## Exercise directions
Return the listing below unchanged, minus its pictures.

## Data records

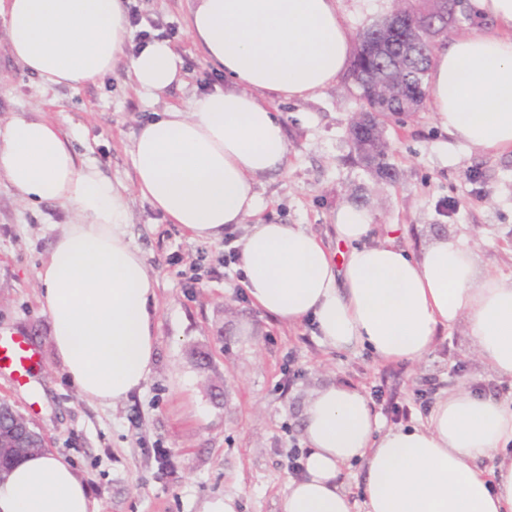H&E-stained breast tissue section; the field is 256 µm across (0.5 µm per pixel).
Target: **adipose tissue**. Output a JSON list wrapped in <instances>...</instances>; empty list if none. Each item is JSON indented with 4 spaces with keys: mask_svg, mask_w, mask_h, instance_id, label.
Masks as SVG:
<instances>
[{
    "mask_svg": "<svg viewBox=\"0 0 512 512\" xmlns=\"http://www.w3.org/2000/svg\"><path fill=\"white\" fill-rule=\"evenodd\" d=\"M340 0H191L185 33L224 82L141 125L132 190L191 238L219 241L259 209L257 187L289 152L274 100H307L347 69L351 33ZM493 32L474 30L433 58L426 93L439 125L463 144L512 150V0H471ZM9 51L46 88L96 83L125 64L131 83L159 95L181 82L167 39L128 53L125 0H0ZM29 206L73 214L36 277L50 342L82 399L109 406L141 388L155 362L156 288L127 234L126 197L68 134L40 116L0 121V182ZM349 250L337 261L299 224L247 225L243 286L282 323L312 320L337 351L421 362L439 330L466 321L480 360L512 379V276L481 270L474 246L436 238L420 254L394 237L370 241L374 214L332 216ZM301 476L281 512H354L342 473L364 468V512H512V405L447 389L425 424L382 430L360 390L321 388L304 411ZM490 468H483L484 459ZM0 512H100L79 472L52 452L28 455L0 483Z\"/></svg>",
    "mask_w": 512,
    "mask_h": 512,
    "instance_id": "obj_1",
    "label": "adipose tissue"
}]
</instances>
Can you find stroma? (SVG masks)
Returning <instances> with one entry per match:
<instances>
[{"label": "stroma", "instance_id": "35a3bbf8", "mask_svg": "<svg viewBox=\"0 0 512 512\" xmlns=\"http://www.w3.org/2000/svg\"><path fill=\"white\" fill-rule=\"evenodd\" d=\"M139 30L172 40L185 82L158 96L131 86L124 67L76 90L42 88L11 58L0 24V118L39 112L71 133L79 159L97 165L128 199L132 244L157 281L156 359L131 396L111 406L83 400L49 344L50 319L38 302L36 268L72 212L56 202L32 207L0 182V329L34 349L28 383L0 372V402L17 409L82 475L101 512H202L237 495L240 512H280L287 454L303 439L311 393L331 383L382 393L412 408L411 424L441 390L465 385L506 401L512 380L475 356L465 323L441 331L420 363L382 362L365 351L323 346L309 323L283 324L254 307L236 266H224L223 242L190 238L167 223L131 187V141L141 122L219 79L185 32L188 0H129ZM392 0H342L351 34L379 22ZM288 138L284 169L259 188L258 221L300 224L343 253L332 215L360 203L375 215V238L399 226V245L419 251L442 233L477 249L481 264L512 275V153L492 155L458 144L430 108L389 125L395 175L382 179L357 159L348 129L361 103L346 77L309 100L279 101ZM201 267L194 287L184 273ZM383 428L393 427L381 403ZM166 456H158V449Z\"/></svg>", "mask_w": 512, "mask_h": 512}]
</instances>
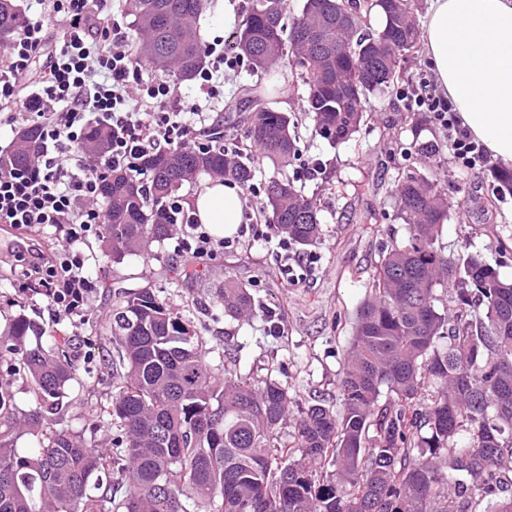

## Output for this task
H&E-stained breast tissue section; the field is 256 µm across (0.5 µm per pixel).
Target: **adipose tissue**. Output a JSON list wrapped in <instances>...</instances>; empty list if none. Each item is JSON indented with 4 spaces with keys: mask_svg, mask_w, mask_h, instance_id, label.
Masks as SVG:
<instances>
[{
    "mask_svg": "<svg viewBox=\"0 0 512 512\" xmlns=\"http://www.w3.org/2000/svg\"><path fill=\"white\" fill-rule=\"evenodd\" d=\"M340 0H191L185 33L224 82L141 125L132 190L191 238L219 241L259 209L257 187L289 152L274 100H307L347 69L351 33ZM493 32L474 30L433 58L426 93L439 125L463 144L512 150V0H471ZM9 51L46 88L96 83L125 64L131 83L159 95L181 82L167 39L128 53L125 0H0ZM29 206L73 214L36 277L50 342L82 399L109 406L141 388L155 362L156 288L127 234L126 197L68 134L40 116L0 121V182ZM349 250L337 261L299 224L247 225L243 286L282 323L312 320L337 351L421 362L439 330L466 321L480 360L512 379V276L481 270L474 246L436 238L420 254L394 237L370 241L374 214L332 216ZM301 476L281 512H354L342 473L364 468V512H512V405L447 389L425 424L382 430L360 390L321 388L304 411ZM490 468H483L484 459ZM0 512H100L79 472L52 452L28 455L0 483Z\"/></svg>",
    "mask_w": 512,
    "mask_h": 512,
    "instance_id": "obj_1",
    "label": "adipose tissue"
}]
</instances>
Can you find stroma? (SVG masks)
Returning <instances> with one entry per match:
<instances>
[{"label": "stroma", "instance_id": "35a3bbf8", "mask_svg": "<svg viewBox=\"0 0 512 512\" xmlns=\"http://www.w3.org/2000/svg\"><path fill=\"white\" fill-rule=\"evenodd\" d=\"M139 30L172 40L185 82L158 96L131 86L124 67L76 90L42 88L11 58L0 24V118L39 112L71 133L79 159L97 165L128 199L132 244L157 281L156 359L131 396L111 406L83 400L49 344L50 319L38 302L36 268L72 212L56 202L32 207L0 182V329L34 349L28 383L0 372V402L17 409L82 475L101 512H202L237 495L240 512H280L287 454L303 439L311 393L331 383L382 393L412 408L411 424L441 390L465 385L506 401L512 380L475 356L465 323L441 331L420 363L382 362L365 351L323 346L309 323L283 324L254 307L236 266H224L223 242L190 238L167 223L131 187V141L141 122L219 79L185 32L188 0H129ZM392 0H342L351 34L379 22ZM288 138L284 169L259 188L258 221L300 224L343 253L332 215L360 203L375 215V238L399 226V245L419 251L442 233L477 249L481 264L512 275V153L492 155L458 144L430 108L389 125L395 175L382 179L357 159L348 129L361 103L346 77L309 100L279 101ZM201 267L194 287L184 273ZM383 428L393 427L381 403ZM166 456H158V449Z\"/></svg>", "mask_w": 512, "mask_h": 512}]
</instances>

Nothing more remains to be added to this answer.